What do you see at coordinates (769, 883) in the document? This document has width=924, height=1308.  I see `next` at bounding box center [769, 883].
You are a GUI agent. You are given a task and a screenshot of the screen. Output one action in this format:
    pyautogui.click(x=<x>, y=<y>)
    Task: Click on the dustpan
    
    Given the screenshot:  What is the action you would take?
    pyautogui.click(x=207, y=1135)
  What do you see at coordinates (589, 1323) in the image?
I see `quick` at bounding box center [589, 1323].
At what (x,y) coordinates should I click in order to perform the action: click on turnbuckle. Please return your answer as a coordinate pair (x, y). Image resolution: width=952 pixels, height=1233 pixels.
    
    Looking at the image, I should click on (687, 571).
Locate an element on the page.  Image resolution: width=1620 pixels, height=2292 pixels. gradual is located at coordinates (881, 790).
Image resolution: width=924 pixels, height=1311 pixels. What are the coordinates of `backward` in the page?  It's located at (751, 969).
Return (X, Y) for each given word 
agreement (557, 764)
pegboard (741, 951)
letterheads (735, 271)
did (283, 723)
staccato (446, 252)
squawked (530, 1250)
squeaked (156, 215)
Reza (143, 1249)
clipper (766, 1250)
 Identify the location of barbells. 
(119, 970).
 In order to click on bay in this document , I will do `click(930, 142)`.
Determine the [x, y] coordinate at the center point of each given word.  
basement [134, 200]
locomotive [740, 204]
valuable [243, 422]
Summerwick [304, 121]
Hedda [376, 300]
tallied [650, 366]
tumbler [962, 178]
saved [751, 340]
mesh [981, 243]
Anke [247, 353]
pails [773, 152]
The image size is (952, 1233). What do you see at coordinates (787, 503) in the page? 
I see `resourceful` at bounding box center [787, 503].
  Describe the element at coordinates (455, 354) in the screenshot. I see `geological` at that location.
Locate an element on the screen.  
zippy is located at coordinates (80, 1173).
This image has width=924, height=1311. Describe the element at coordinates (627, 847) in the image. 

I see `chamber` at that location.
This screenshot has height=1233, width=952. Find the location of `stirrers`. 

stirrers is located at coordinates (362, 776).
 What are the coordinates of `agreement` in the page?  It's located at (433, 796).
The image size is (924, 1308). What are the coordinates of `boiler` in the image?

+-------+

Problem description: In the listing above, swap each "document" for "file" and give all the lines again, changing nothing else.

Task response:
What do you see at coordinates (769, 883) in the file? This file has width=924, height=1308.  I see `next` at bounding box center [769, 883].
You are a GUI agent. You are given a task and a screenshot of the screen. Output one action in this format:
    pyautogui.click(x=<x>, y=<y>)
    Task: Click on the dustpan
    
    Given the screenshot:  What is the action you would take?
    pyautogui.click(x=207, y=1135)
  What do you see at coordinates (589, 1323) in the image?
I see `quick` at bounding box center [589, 1323].
At what (x,y) coordinates should I click in order to perform the action: click on turnbuckle. Please return your answer as a coordinate pair (x, y). Image resolution: width=952 pixels, height=1233 pixels.
    
    Looking at the image, I should click on (687, 571).
Locate an element on the page.  Image resolution: width=1620 pixels, height=2292 pixels. gradual is located at coordinates (881, 790).
Image resolution: width=924 pixels, height=1311 pixels. What are the coordinates of `backward` in the page?  It's located at (751, 969).
Return (X, Y) for each given word 
agreement (557, 764)
pegboard (741, 951)
letterheads (735, 271)
did (283, 723)
staccato (446, 252)
squawked (530, 1250)
squeaked (156, 215)
Reza (143, 1249)
clipper (766, 1250)
 Identify the location of barbells. 
(119, 970).
 In order to click on bay in this file , I will do `click(930, 142)`.
Determine the [x, y] coordinate at the center point of each given word.  
basement [134, 200]
locomotive [740, 204]
valuable [243, 422]
Summerwick [304, 121]
Hedda [376, 300]
tallied [650, 366]
tumbler [962, 178]
saved [751, 340]
mesh [981, 243]
Anke [247, 353]
pails [773, 152]
The image size is (952, 1233). What do you see at coordinates (787, 503) in the page? 
I see `resourceful` at bounding box center [787, 503].
  Describe the element at coordinates (455, 354) in the screenshot. I see `geological` at that location.
Locate an element on the screen.  
zippy is located at coordinates (80, 1173).
This image has width=924, height=1311. Describe the element at coordinates (627, 847) in the image. 

I see `chamber` at that location.
This screenshot has height=1233, width=952. Find the location of `stirrers`. 

stirrers is located at coordinates (362, 776).
 What are the coordinates of `agreement` in the page?  It's located at (433, 796).
The image size is (924, 1308). What are the coordinates of `boiler` in the image?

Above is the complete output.